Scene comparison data
------------------------------------

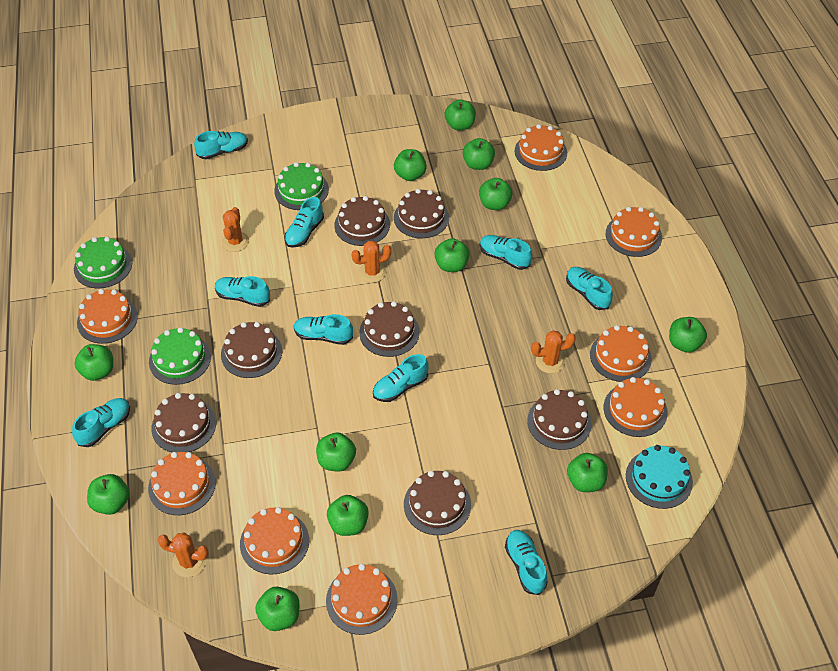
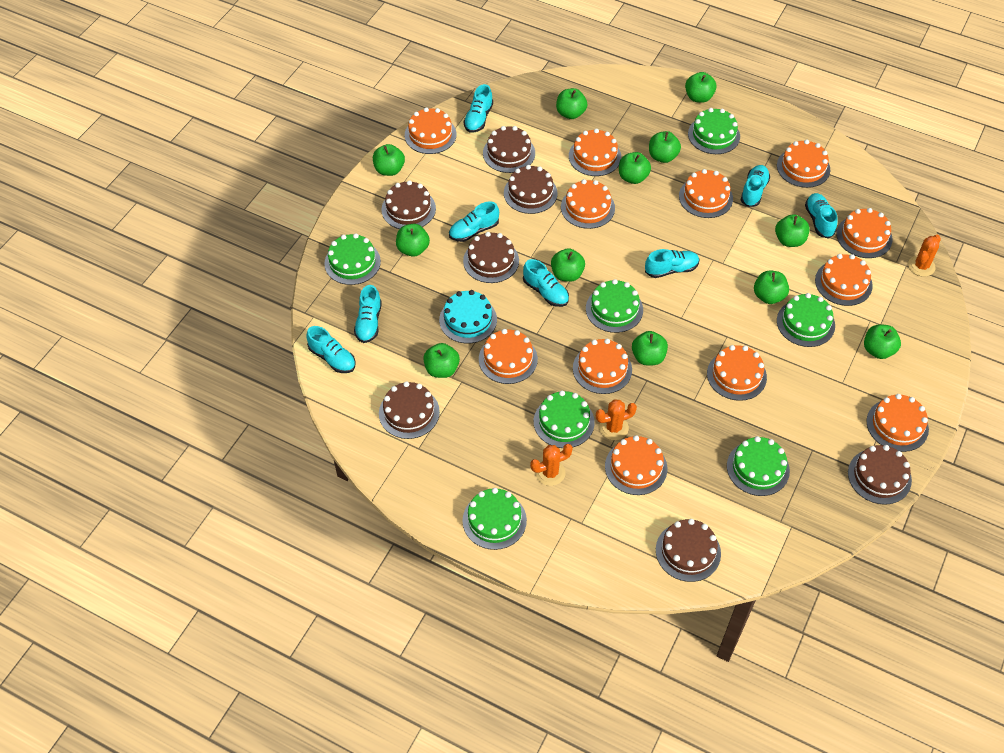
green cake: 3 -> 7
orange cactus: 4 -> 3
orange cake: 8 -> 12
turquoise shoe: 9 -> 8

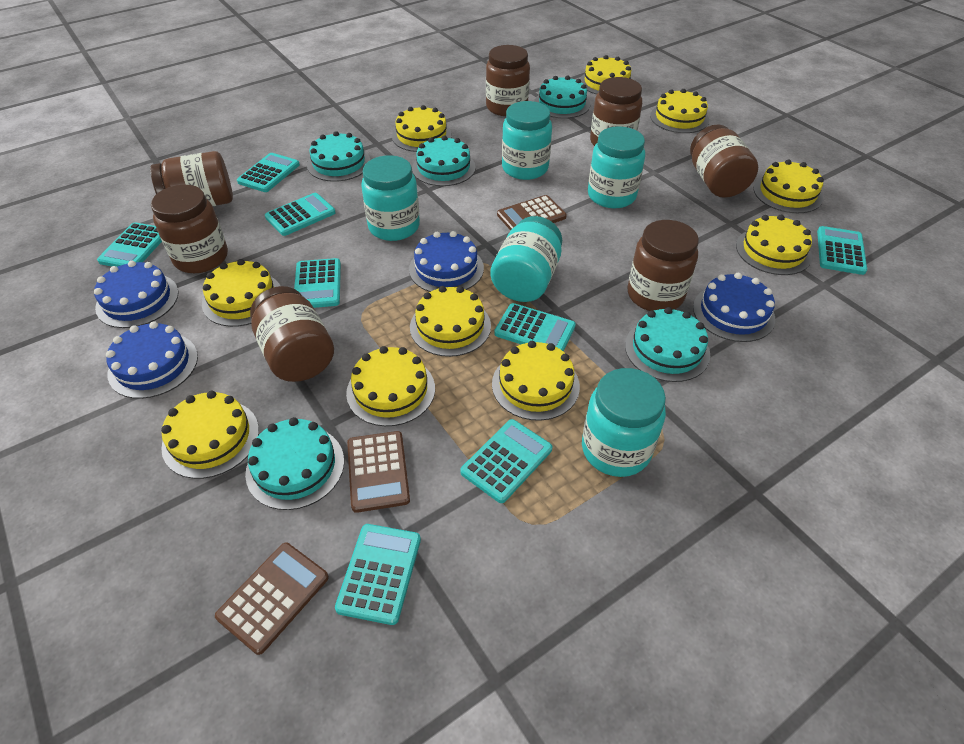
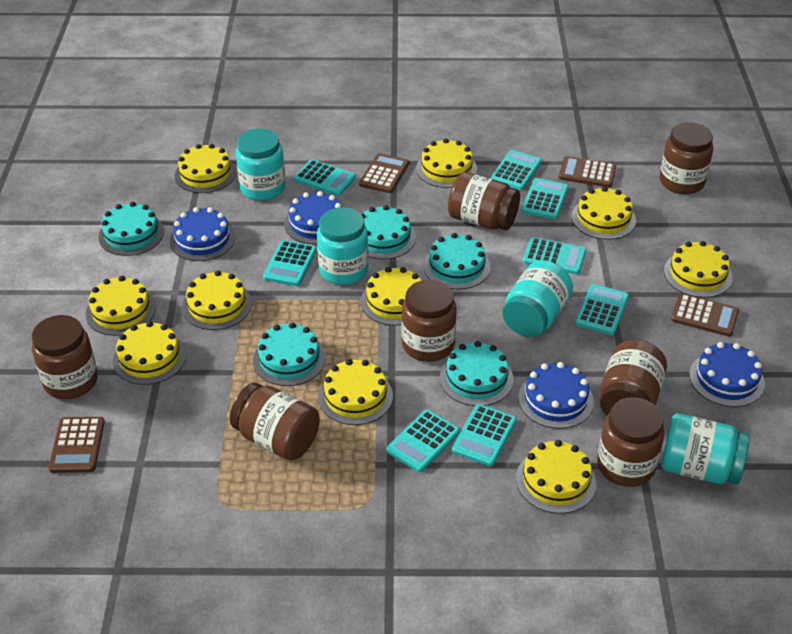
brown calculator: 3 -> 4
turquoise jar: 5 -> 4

------------------------------------

- _Task objective_
Leaving the pictures out, set down all of the data again exactly.

- _Result of the task_
green cake: 3 -> 7
orange cactus: 4 -> 3
orange cake: 8 -> 12
turquoise shoe: 9 -> 8

brown calculator: 3 -> 4
turquoise jar: 5 -> 4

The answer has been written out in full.